Listed records:

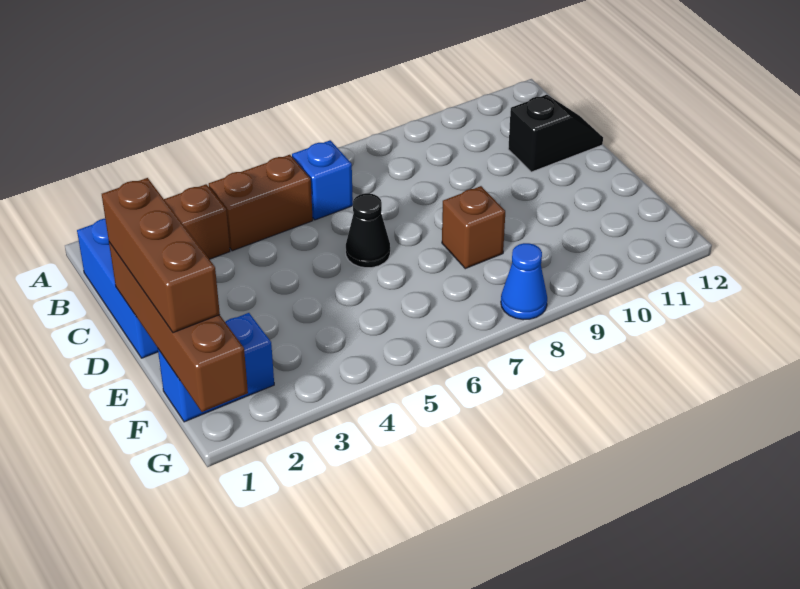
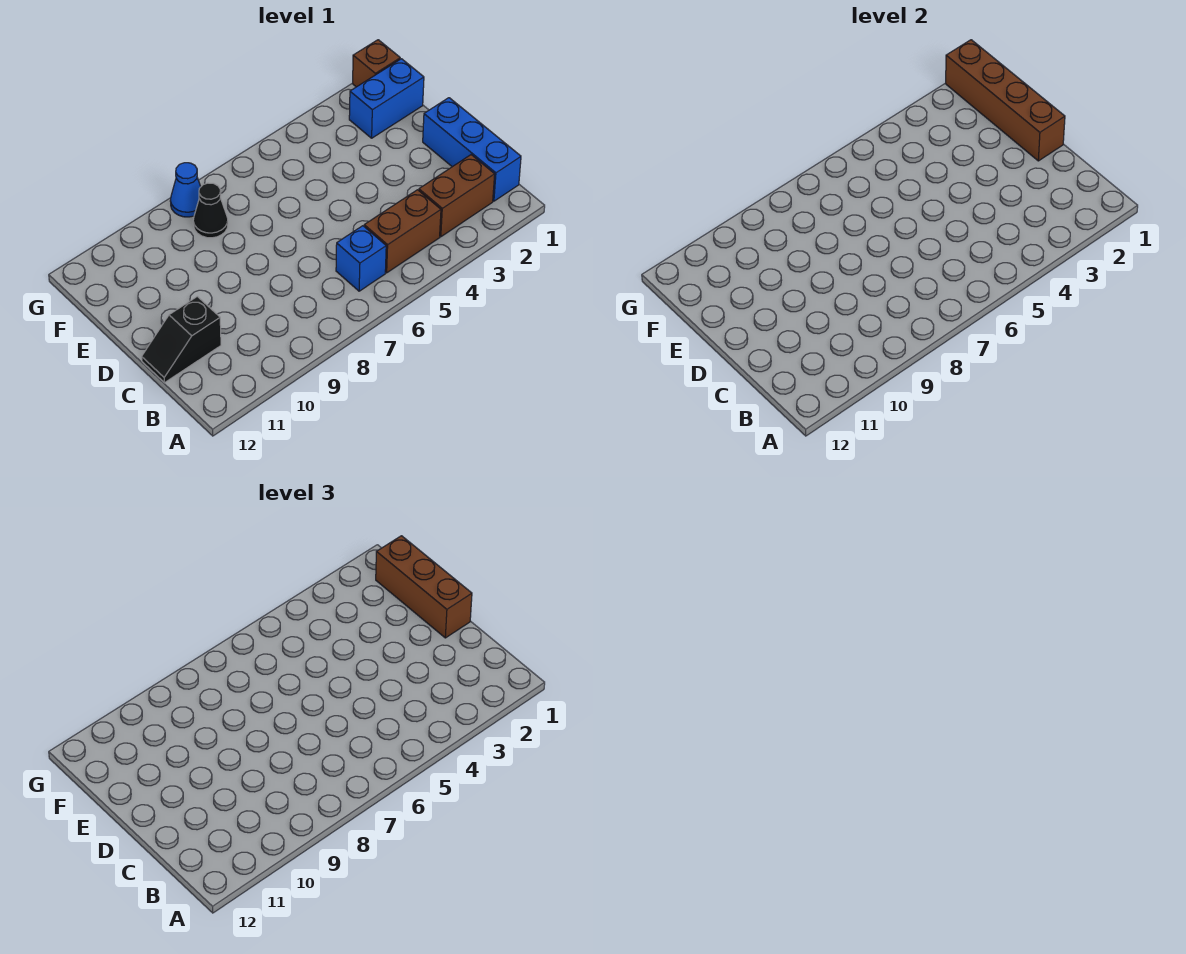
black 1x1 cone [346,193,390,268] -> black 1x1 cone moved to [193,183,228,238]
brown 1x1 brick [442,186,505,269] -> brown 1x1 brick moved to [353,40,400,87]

* * *

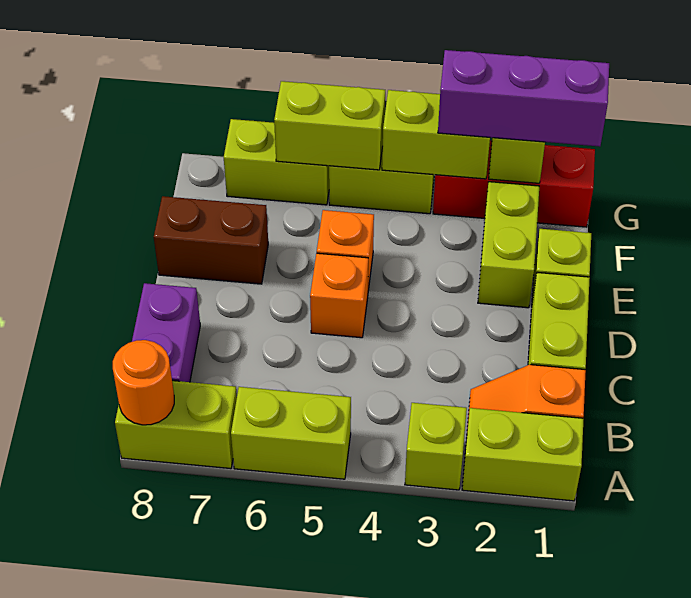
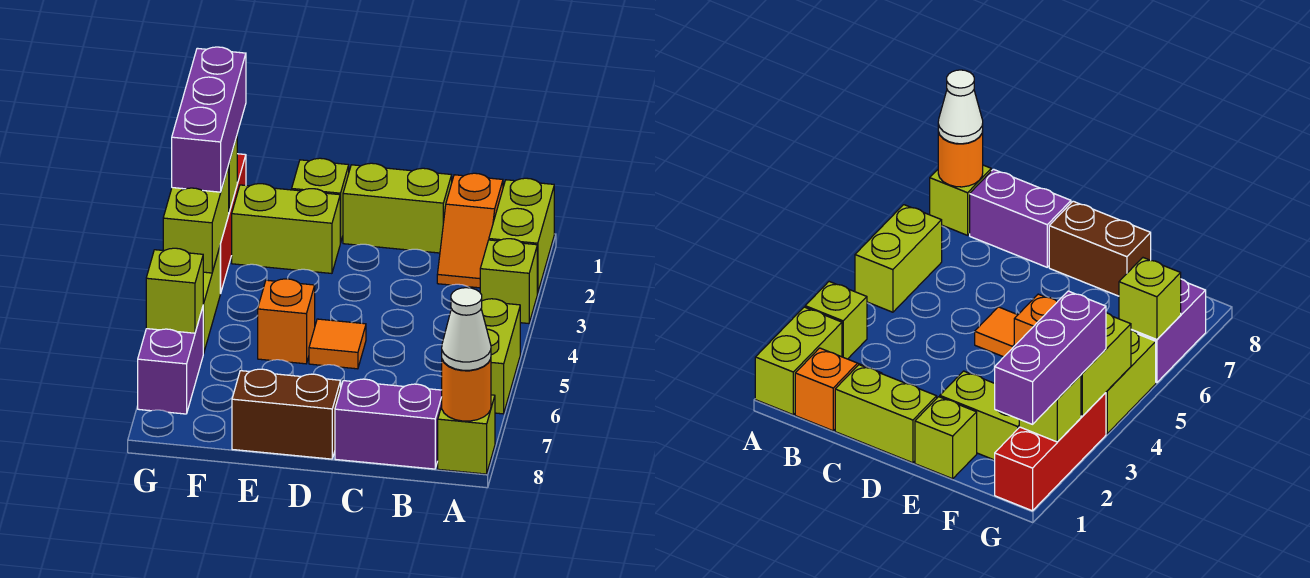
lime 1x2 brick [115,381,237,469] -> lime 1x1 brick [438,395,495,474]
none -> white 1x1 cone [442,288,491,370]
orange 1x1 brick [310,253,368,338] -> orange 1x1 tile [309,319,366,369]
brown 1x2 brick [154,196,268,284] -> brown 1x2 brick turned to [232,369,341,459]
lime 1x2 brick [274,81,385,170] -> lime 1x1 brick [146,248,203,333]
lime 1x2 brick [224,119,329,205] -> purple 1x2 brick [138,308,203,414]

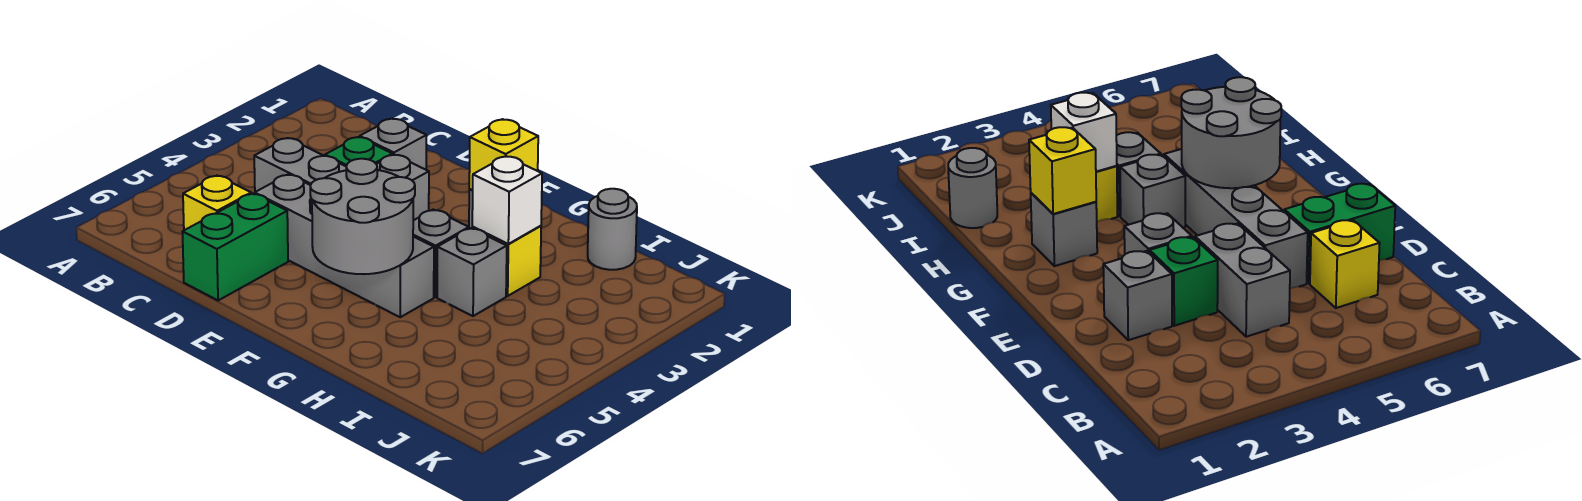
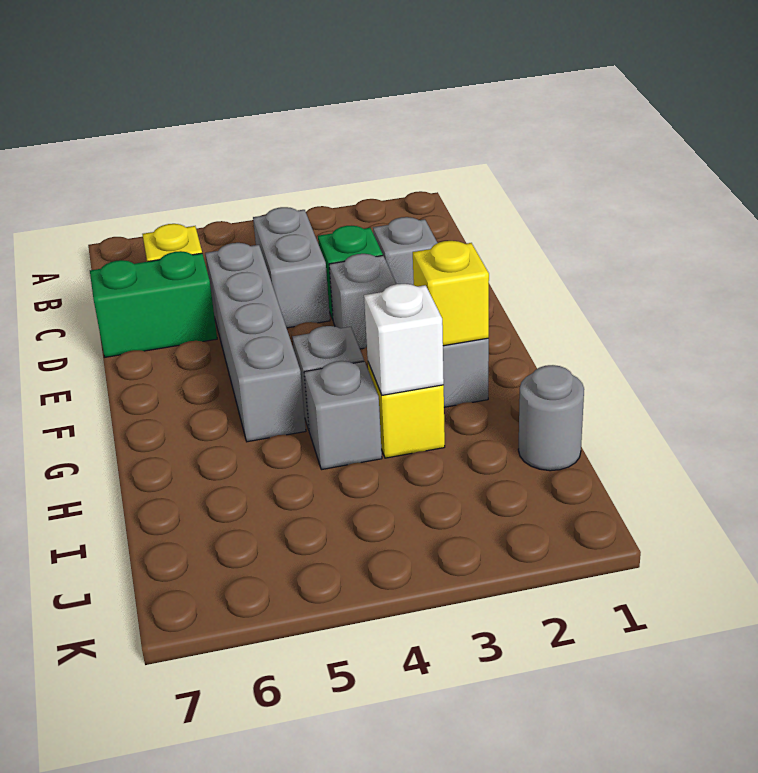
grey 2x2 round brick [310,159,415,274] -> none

Directive:
Output exactly the stretch of the listing that begins at the line containing "lime 1x2 brick [115,381,237,469]" and ends at the line containing "grey 2x2 round", both kept. Omit pictures and everything else.

Answer space:
lime 1x2 brick [115,381,237,469] -> lime 1x1 brick [438,395,495,474]
none -> white 1x1 cone [442,288,491,370]
orange 1x1 brick [310,253,368,338] -> orange 1x1 tile [309,319,366,369]
brown 1x2 brick [154,196,268,284] -> brown 1x2 brick turned to [232,369,341,459]
lime 1x2 brick [274,81,385,170] -> lime 1x1 brick [146,248,203,333]
lime 1x2 brick [224,119,329,205] -> purple 1x2 brick [138,308,203,414]

grey 2x2 round brick [310,159,415,274] -> none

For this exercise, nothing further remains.